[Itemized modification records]
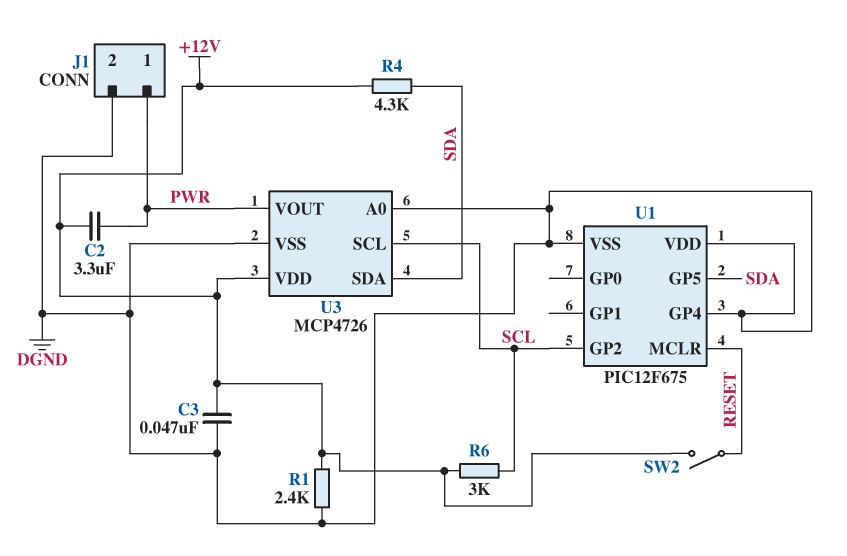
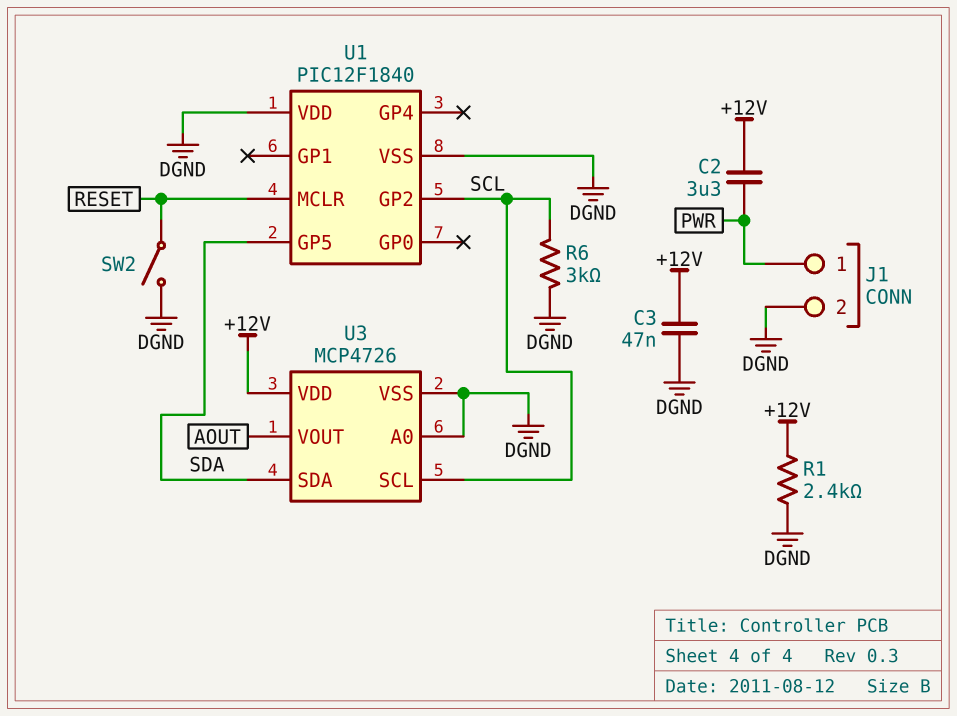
R4: 4.3k (+12V, SDA) -> none
R6: 3k (+12V, SCL) -> 3k (DGND, SCL)
SW2: switch (+12V, RESET) -> switch (DGND, RESET)
U1: PIC12F675 -> PIC12F1840
U1 pin GP4: DGND -> none
U3 pin VOUT: PWR -> AOUT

Task directions -> All lines of the records above with the word "none" in them are to be copied.

Reply ->
R4: 4.3k (+12V, SDA) -> none
U1 pin GP4: DGND -> none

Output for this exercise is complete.